#### PROBLEM DESCRIPTION:
Copy each line of the data below exactly, leaving out pictures.

#### DATASET:
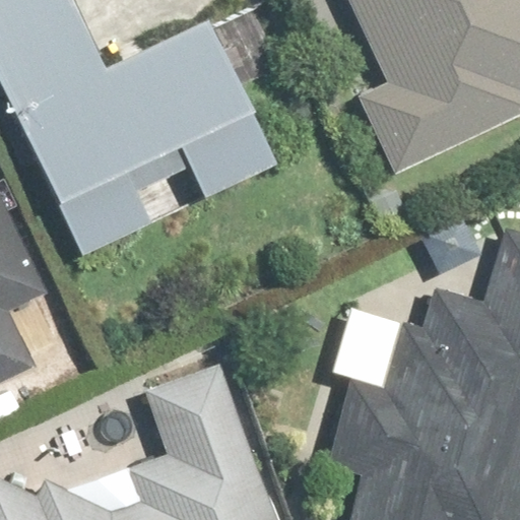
[(207,18),(106,69),(71,0),(0,0),(0,82),(83,252),(150,219),(136,192),(191,166),(205,195),(277,159),(207,18)]
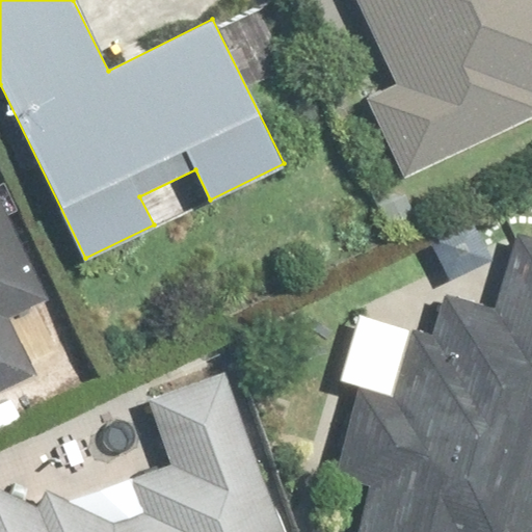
[(531,0),(356,0),(395,82),(370,94),(407,176),(531,117),(531,0)]
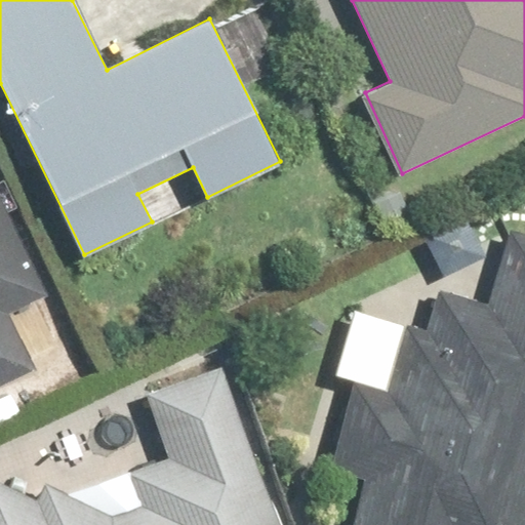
[(0,381),(29,368),(1,308),(45,287),(0,190),(0,381)]
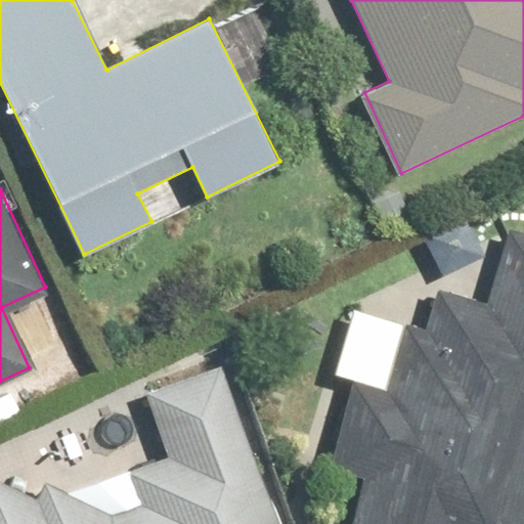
[(523,523),(523,236),(505,232),(485,303),(442,292),(433,329),(356,309),(339,372),(353,376),(330,467),(365,476),(352,523),(523,523)]
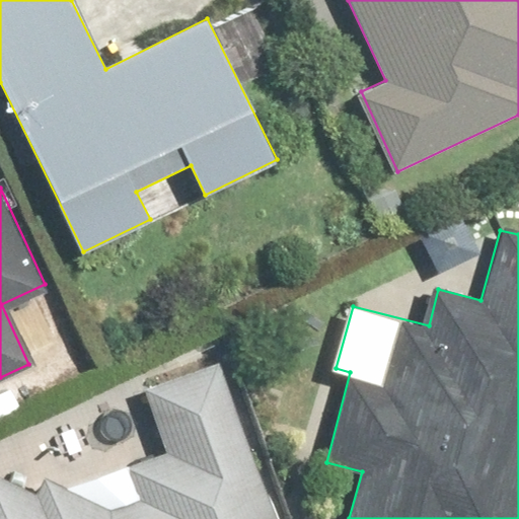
[(284,518),(225,360),(142,391),(165,453),(128,467),(139,498),(112,509),(44,478),(36,496),(0,479),(0,518),(284,518)]
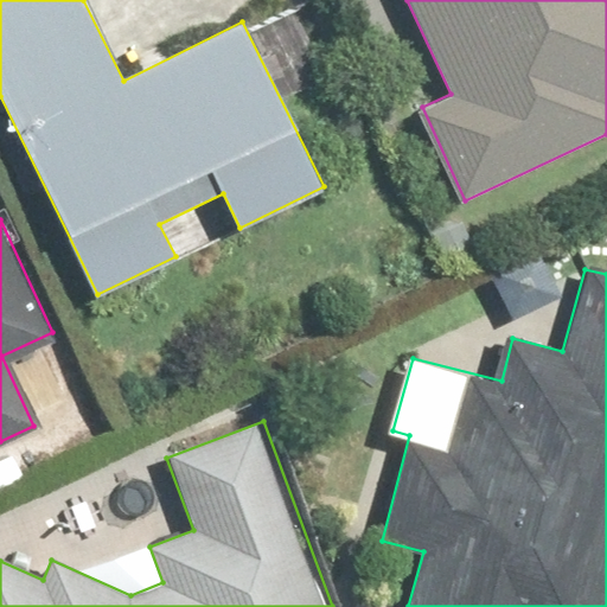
All buildings are outlined.
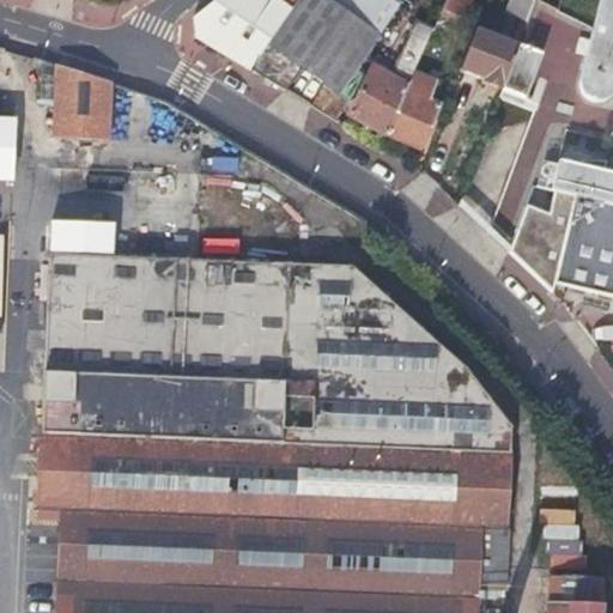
[(196,36),(252,68),(268,43),(292,8),(279,0),(217,0),(195,18),(195,25),(196,36)]
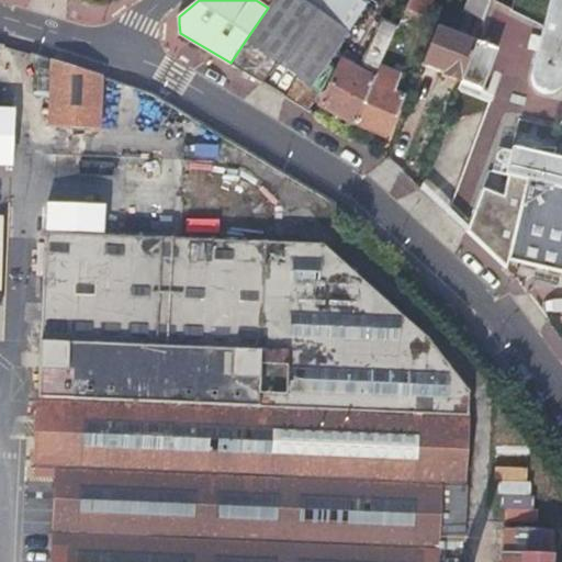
[(273,0),(268,8),(246,40),(310,85),(347,32),(301,0),(273,0)]
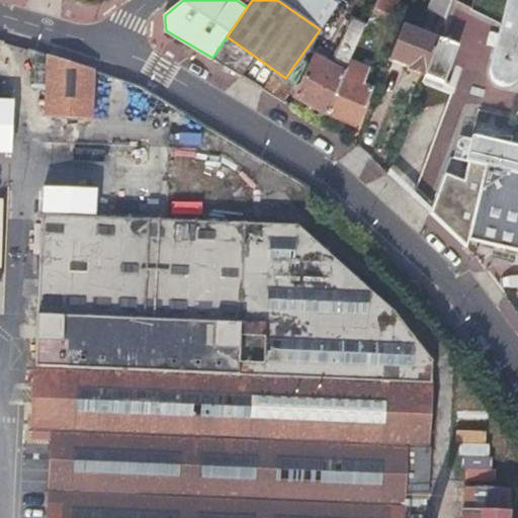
[(392,15),(398,0),(376,0),(373,7),(392,15)]
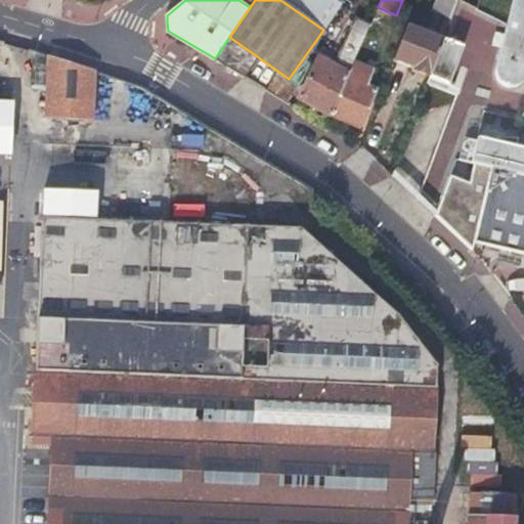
[(448,17),(455,2),(451,0),(436,0),(432,10),(448,17)]
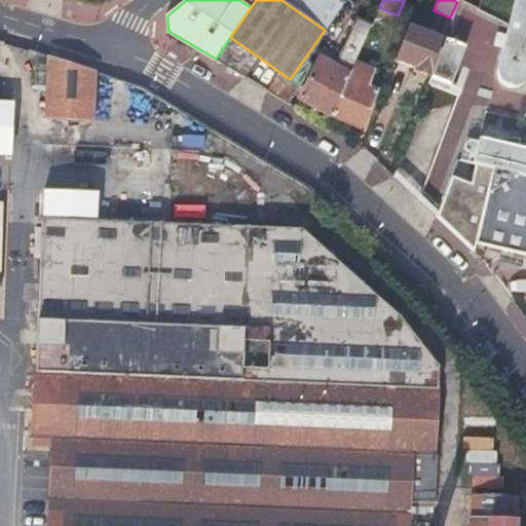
[(525,0),(515,0),(513,11),(525,14),(525,0)]
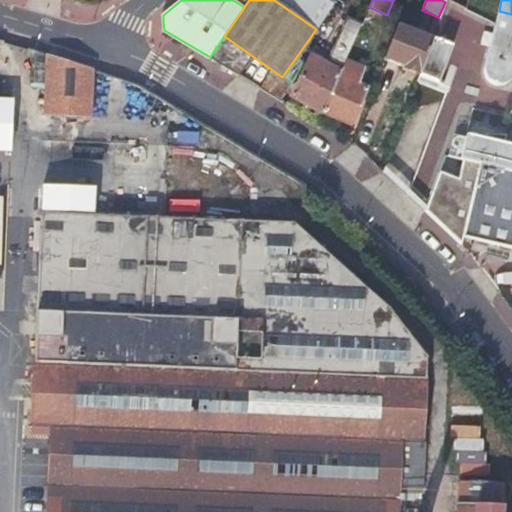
[(329,10),(315,37),(325,42),(339,15),(329,10)]
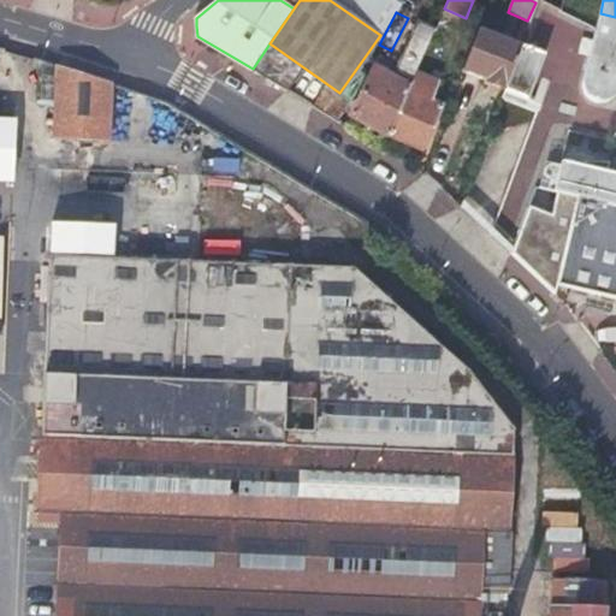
[(615,17),(600,13),(596,29),(615,34),(615,17)]
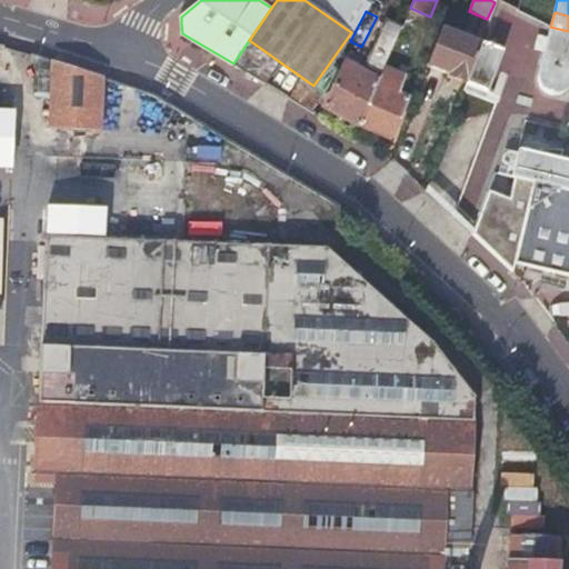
[(342,115),(358,123),(376,85),(379,78),(400,29),(386,21),(363,70),(347,61),(325,105),(342,115)]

#### RESULT OF THIS EXERCISE:
[(207,18),(106,69),(71,0),(0,0),(0,82),(83,252),(150,219),(136,192),(191,166),(205,195),(277,159),(207,18)]
[(531,0),(356,0),(395,82),(370,94),(407,176),(531,117),(531,0)]
[(0,381),(29,368),(1,308),(45,287),(0,190),(0,381)]
[(523,523),(523,236),(505,232),(485,303),(442,292),(433,329),(356,309),(339,372),(353,376),(330,467),(365,476),(352,523),(523,523)]
[(284,518),(225,360),(142,391),(165,453),(128,467),(139,498),(112,509),(44,478),(36,496),(0,479),(0,518),(284,518)]
All buildings are outlined.
[(196,36),(252,68),(268,43),(292,8),(279,0),(217,0),(195,18),(195,25),(196,36)]
[(273,0),(268,8),(246,40),(310,85),(347,32),(301,0),(273,0)]
[(392,15),(398,0),(376,0),(373,7),(392,15)]
[(448,17),(455,2),(451,0),(436,0),(432,10),(448,17)]
[(525,0),(515,0),(513,11),(525,14),(525,0)]
[(329,10),(315,37),(325,42),(339,15),(329,10)]
[(615,17),(600,13),(596,29),(615,34),(615,17)]
[(342,115),(358,123),(376,85),(379,78),(400,29),(386,21),(363,70),(347,61),(325,105),(342,115)]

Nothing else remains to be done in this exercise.